___ Data for this task

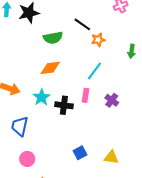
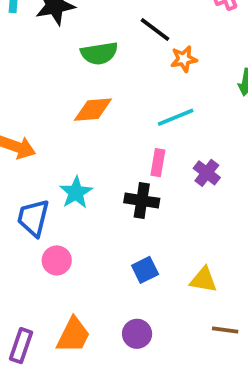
cyan line: (94, 71) -> (176, 117), turned 30
cyan star: (42, 97) -> (76, 193), moved
black cross: (64, 105) -> (142, 201), moved
pink circle: (27, 159) -> (57, 260), moved

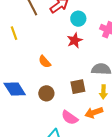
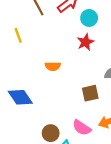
orange semicircle: (45, 62) -> (53, 66), turned -48
brown circle: (46, 93) -> (51, 133), moved

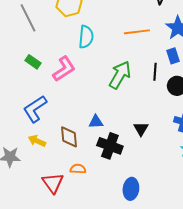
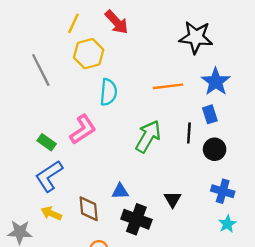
green rectangle: (33, 62) -> (47, 142), moved

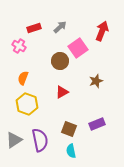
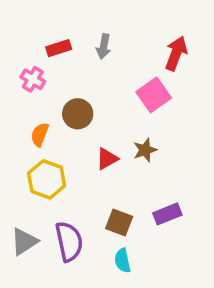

______

▶ Exercise description: What you set down should be exactly the lines from the line containing "brown circle: (46, 93) -> (51, 133), moved" to the last line of the entries above, both included, with no pictures.

▶ Solution to this task:
brown circle: (46, 93) -> (51, 133), moved

green rectangle: (33, 62) -> (47, 142), moved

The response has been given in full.